The data

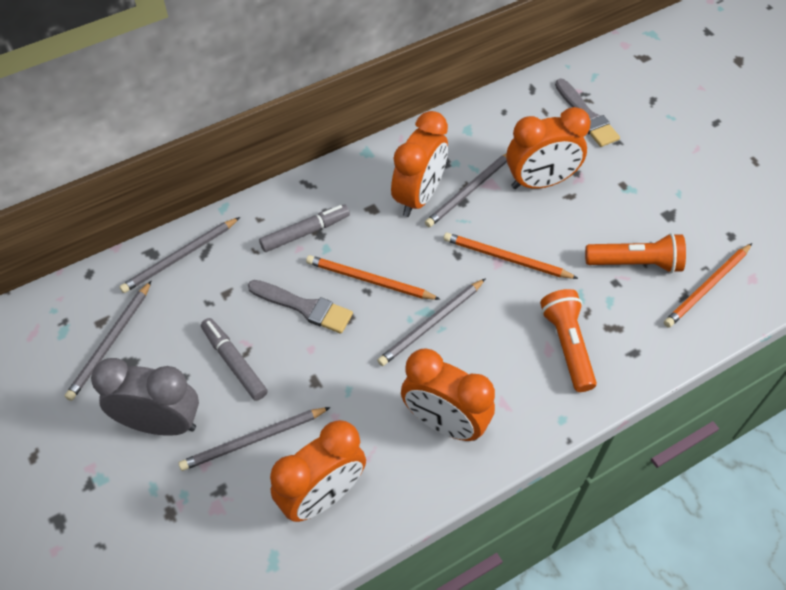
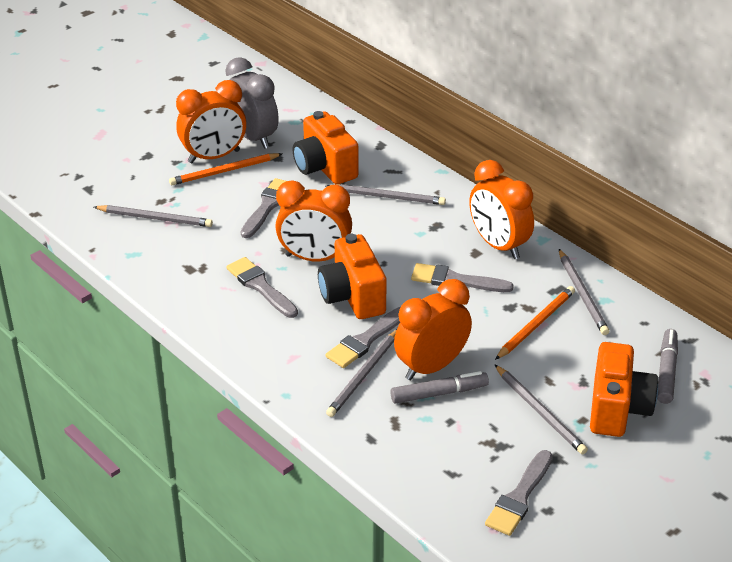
grey brush: 2 -> 5
orange camera: 0 -> 3
orange flashlight: 2 -> 0
orange pencil: 3 -> 2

Task directions
What you give back must match the material word for word, with no images included.

Answer for this exercise
grey brush: 2 -> 5
orange camera: 0 -> 3
orange flashlight: 2 -> 0
orange pencil: 3 -> 2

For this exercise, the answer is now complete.